• [INSTRUCTIONS TO FOLLOW]:
Please rewrite the data below as a JSON list of strings, with one string for each line and blank lines left out.

══ EXTRACTED ENTRIES ══

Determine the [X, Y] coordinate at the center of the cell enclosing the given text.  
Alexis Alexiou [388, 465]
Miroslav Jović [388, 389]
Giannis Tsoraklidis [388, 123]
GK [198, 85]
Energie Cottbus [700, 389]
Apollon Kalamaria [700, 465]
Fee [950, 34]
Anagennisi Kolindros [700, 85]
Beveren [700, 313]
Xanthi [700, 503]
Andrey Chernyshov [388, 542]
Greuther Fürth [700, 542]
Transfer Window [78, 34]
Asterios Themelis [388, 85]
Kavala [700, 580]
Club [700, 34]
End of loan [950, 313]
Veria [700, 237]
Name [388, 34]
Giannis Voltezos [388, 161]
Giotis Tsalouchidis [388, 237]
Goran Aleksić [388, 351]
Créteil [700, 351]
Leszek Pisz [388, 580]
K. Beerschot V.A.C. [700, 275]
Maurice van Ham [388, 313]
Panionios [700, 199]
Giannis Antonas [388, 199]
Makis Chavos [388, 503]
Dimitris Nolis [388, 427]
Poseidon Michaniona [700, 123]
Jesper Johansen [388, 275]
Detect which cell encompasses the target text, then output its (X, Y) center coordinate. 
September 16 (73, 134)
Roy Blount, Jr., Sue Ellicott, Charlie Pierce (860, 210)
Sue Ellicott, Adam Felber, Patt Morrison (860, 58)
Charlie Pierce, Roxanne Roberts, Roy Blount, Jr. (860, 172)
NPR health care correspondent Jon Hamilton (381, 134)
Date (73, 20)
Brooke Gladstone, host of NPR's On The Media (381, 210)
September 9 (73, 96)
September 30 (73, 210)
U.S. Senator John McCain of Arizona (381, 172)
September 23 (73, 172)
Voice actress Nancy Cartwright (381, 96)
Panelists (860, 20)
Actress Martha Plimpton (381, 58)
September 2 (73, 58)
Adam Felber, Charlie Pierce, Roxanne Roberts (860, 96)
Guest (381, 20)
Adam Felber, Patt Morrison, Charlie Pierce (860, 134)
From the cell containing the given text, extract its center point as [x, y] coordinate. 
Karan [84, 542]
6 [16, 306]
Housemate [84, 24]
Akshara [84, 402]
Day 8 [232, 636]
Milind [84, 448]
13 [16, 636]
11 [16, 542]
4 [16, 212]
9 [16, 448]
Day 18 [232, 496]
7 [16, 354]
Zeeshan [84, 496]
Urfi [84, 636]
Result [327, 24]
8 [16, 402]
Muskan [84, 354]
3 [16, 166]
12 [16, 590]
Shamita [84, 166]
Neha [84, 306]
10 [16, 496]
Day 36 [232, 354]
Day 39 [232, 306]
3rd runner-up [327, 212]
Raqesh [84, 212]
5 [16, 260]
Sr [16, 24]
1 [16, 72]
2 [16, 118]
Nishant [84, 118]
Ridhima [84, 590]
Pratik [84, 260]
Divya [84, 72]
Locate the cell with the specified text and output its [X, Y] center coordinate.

═══

• [COMPLETE ANSWER]:
[
  "Determine the [X, Y] coordinate at the center of the cell enclosing the given text.  ",
  "Alexis Alexiou [388, 465]",
  "Miroslav Jović [388, 389]",
  "Giannis Tsoraklidis [388, 123]",
  "GK [198, 85]",
  "Energie Cottbus [700, 389]",
  "Apollon Kalamaria [700, 465]",
  "Fee [950, 34]",
  "Anagennisi Kolindros [700, 85]",
  "Beveren [700, 313]",
  "Xanthi [700, 503]",
  "Andrey Chernyshov [388, 542]",
  "Greuther Fürth [700, 542]",
  "Transfer Window [78, 34]",
  "Asterios Themelis [388, 85]",
  "Kavala [700, 580]",
  "Club [700, 34]",
  "End of loan [950, 313]",
  "Veria [700, 237]",
  "Name [388, 34]",
  "Giannis Voltezos [388, 161]",
  "Giotis Tsalouchidis [388, 237]",
  "Goran Aleksić [388, 351]",
  "Créteil [700, 351]",
  "Leszek Pisz [388, 580]",
  "K. Beerschot V.A.C. [700, 275]",
  "Maurice van Ham [388, 313]",
  "Panionios [700, 199]",
  "Giannis Antonas [388, 199]",
  "Makis Chavos [388, 503]",
  "Dimitris Nolis [388, 427]",
  "Poseidon Michaniona [700, 123]",
  "Jesper Johansen [388, 275]",
  "Detect which cell encompasses the target text, then output its (X, Y) center coordinate. ",
  "September 16 (73, 134)",
  "Roy Blount, Jr., Sue Ellicott, Charlie Pierce (860, 210)",
  "Sue Ellicott, Adam Felber, Patt Morrison (860, 58)",
  "Charlie Pierce, Roxanne Roberts, Roy Blount, Jr. (860, 172)",
  "NPR health care correspondent Jon Hamilton (381, 134)",
  "Date (73, 20)",
  "Brooke Gladstone, host of NPR's On The Media (381, 210)",
  "September 9 (73, 96)",
  "September 30 (73, 210)",
  "U.S. Senator John McCain of Arizona (381, 172)",
  "September 23 (73, 172)",
  "Voice actress Nancy Cartwright (381, 96)",
  "Panelists (860, 20)",
  "Actress Martha Plimpton (381, 58)",
  "September 2 (73, 58)",
  "Adam Felber, Charlie Pierce, Roxanne Roberts (860, 96)",
  "Guest (381, 20)",
  "Adam Felber, Patt Morrison, Charlie Pierce (860, 134)",
  "From the cell containing the given text, extract its center point as [x, y] coordinate. ",
  "Karan [84, 542]",
  "6 [16, 306]",
  "Housemate [84, 24]",
  "Akshara [84, 402]",
  "Day 8 [232, 636]",
  "Milind [84, 448]",
  "13 [16, 636]",
  "11 [16, 542]",
  "4 [16, 212]",
  "9 [16, 448]",
  "Day 18 [232, 496]",
  "7 [16, 354]",
  "Zeeshan [84, 496]",
  "Urfi [84, 636]",
  "Result [327, 24]",
  "8 [16, 402]",
  "Muskan [84, 354]",
  "3 [16, 166]",
  "12 [16, 590]",
  "Shamita [84, 166]",
  "Neha [84, 306]",
  "10 [16, 496]",
  "Day 36 [232, 354]",
  "Day 39 [232, 306]",
  "3rd runner-up [327, 212]",
  "Raqesh [84, 212]",
  "5 [16, 260]",
  "Sr [16, 24]",
  "1 [16, 72]",
  "2 [16, 118]",
  "Nishant [84, 118]",
  "Ridhima [84, 590]",
  "Pratik [84, 260]",
  "Divya [84, 72]",
  "Locate the cell with the specified text and output its [X, Y] center coordinate."
]